◆ **TASK INPUTS**:
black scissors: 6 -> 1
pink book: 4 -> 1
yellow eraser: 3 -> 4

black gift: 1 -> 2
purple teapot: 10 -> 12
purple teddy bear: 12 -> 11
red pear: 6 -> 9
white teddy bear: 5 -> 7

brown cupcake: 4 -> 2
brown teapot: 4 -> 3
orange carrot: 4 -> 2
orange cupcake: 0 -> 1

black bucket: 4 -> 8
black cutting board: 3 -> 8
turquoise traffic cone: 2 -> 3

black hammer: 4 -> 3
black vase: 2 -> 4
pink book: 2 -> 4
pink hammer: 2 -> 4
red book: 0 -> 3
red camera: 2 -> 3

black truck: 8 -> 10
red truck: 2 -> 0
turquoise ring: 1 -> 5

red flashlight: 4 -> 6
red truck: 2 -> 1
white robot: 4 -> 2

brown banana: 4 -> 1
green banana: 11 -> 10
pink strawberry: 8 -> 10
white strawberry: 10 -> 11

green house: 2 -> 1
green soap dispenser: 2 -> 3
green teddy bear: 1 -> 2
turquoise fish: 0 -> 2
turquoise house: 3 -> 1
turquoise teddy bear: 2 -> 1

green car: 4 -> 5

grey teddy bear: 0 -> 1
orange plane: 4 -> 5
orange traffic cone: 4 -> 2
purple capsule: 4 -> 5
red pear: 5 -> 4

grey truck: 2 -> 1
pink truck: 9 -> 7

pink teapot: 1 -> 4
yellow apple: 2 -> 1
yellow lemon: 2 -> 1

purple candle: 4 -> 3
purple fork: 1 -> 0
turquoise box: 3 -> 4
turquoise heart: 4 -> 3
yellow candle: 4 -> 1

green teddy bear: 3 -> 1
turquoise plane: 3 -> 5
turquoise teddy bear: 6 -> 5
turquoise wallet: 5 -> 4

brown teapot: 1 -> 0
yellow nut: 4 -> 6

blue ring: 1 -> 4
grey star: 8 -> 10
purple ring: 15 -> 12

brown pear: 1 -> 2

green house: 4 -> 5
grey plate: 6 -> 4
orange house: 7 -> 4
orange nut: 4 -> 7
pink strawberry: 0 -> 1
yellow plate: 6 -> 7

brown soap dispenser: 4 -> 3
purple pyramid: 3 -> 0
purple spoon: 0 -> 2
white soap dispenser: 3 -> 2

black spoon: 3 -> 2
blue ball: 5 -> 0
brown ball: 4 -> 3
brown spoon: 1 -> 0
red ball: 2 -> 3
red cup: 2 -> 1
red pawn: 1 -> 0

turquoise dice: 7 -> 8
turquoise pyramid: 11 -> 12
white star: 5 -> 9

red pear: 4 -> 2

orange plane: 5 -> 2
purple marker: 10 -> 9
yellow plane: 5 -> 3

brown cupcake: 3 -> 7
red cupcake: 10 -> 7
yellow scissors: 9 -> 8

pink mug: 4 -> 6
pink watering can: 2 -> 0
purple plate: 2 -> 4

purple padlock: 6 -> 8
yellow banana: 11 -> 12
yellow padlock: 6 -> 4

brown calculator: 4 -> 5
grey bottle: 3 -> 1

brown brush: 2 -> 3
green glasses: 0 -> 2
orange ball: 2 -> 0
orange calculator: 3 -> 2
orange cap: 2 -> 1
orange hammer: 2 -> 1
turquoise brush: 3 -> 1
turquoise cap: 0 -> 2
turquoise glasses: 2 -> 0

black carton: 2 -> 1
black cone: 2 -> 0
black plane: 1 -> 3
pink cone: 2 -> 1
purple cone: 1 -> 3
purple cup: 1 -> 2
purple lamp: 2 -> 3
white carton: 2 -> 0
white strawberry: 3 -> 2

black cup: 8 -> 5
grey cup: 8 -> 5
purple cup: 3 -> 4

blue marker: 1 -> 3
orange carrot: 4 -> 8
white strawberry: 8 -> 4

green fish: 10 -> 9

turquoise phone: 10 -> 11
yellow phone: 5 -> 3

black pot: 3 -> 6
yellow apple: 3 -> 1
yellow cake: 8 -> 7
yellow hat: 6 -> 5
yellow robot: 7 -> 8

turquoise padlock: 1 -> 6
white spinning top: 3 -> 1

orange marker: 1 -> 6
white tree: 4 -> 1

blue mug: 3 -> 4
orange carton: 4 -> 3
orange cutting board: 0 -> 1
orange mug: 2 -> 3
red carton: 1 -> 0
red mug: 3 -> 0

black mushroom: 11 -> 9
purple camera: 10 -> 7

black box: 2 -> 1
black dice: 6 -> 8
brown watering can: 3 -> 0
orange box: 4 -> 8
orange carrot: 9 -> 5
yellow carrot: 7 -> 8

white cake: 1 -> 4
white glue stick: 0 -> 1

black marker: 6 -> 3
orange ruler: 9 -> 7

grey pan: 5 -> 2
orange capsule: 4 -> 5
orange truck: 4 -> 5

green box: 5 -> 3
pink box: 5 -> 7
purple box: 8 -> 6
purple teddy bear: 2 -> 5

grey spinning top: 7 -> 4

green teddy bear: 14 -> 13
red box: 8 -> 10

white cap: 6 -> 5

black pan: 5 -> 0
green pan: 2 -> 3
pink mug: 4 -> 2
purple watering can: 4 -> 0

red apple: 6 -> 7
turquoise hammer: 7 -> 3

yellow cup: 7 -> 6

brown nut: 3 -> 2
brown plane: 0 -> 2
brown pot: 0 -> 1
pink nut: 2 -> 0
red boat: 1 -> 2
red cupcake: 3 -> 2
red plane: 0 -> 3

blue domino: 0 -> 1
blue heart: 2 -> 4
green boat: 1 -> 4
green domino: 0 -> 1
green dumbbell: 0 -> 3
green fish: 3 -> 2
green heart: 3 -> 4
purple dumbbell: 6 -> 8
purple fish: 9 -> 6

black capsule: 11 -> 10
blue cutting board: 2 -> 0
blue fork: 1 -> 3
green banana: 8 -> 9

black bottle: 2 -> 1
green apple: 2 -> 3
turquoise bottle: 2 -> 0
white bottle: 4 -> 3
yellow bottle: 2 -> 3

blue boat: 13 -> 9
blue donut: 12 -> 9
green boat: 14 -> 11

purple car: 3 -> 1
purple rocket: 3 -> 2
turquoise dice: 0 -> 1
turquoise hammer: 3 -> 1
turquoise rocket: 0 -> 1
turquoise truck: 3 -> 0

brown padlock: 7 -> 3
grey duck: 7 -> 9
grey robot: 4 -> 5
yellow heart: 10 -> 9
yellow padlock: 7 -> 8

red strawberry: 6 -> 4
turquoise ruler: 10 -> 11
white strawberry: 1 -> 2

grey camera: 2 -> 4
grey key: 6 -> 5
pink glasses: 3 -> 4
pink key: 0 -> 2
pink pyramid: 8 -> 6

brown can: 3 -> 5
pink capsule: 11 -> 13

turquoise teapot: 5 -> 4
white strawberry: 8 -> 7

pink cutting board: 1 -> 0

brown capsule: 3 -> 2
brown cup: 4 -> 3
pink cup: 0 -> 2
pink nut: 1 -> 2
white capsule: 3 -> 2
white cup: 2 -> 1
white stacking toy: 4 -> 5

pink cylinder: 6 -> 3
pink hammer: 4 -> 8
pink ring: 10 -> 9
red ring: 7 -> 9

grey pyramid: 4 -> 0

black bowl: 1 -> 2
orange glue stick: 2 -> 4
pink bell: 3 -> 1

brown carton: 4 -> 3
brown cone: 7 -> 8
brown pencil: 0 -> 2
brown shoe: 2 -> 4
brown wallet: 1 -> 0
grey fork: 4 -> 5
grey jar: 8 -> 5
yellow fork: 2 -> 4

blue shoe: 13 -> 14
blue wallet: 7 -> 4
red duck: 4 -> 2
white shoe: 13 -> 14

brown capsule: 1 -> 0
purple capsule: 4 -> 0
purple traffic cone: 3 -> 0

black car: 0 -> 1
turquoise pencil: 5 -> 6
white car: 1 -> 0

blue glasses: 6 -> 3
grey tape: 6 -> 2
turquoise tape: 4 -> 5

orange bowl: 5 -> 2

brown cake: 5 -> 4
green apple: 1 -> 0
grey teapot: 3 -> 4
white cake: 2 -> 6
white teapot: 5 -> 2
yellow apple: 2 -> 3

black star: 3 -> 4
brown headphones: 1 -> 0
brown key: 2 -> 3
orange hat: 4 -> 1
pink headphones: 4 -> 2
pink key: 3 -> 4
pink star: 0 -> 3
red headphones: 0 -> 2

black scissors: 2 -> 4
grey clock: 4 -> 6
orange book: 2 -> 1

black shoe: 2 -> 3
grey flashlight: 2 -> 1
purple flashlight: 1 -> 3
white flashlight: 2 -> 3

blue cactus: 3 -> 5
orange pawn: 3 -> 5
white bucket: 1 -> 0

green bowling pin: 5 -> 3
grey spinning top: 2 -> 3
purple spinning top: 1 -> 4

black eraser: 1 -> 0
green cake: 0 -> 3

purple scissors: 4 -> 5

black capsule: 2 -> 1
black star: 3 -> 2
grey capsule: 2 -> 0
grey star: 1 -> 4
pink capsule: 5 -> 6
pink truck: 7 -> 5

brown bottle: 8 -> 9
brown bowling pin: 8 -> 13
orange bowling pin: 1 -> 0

◆ **WHAT IS EXPECTED**: Copy word for word the stretch of entries above from the line that has "turquoise house: 3 -> 1" through the line that has "grey star: 8 -> 10", both ends included, and nothing outside it.

◆ **RESULT OF THIS EXERCISE**:
turquoise house: 3 -> 1
turquoise teddy bear: 2 -> 1

green car: 4 -> 5

grey teddy bear: 0 -> 1
orange plane: 4 -> 5
orange traffic cone: 4 -> 2
purple capsule: 4 -> 5
red pear: 5 -> 4

grey truck: 2 -> 1
pink truck: 9 -> 7

pink teapot: 1 -> 4
yellow apple: 2 -> 1
yellow lemon: 2 -> 1

purple candle: 4 -> 3
purple fork: 1 -> 0
turquoise box: 3 -> 4
turquoise heart: 4 -> 3
yellow candle: 4 -> 1

green teddy bear: 3 -> 1
turquoise plane: 3 -> 5
turquoise teddy bear: 6 -> 5
turquoise wallet: 5 -> 4

brown teapot: 1 -> 0
yellow nut: 4 -> 6

blue ring: 1 -> 4
grey star: 8 -> 10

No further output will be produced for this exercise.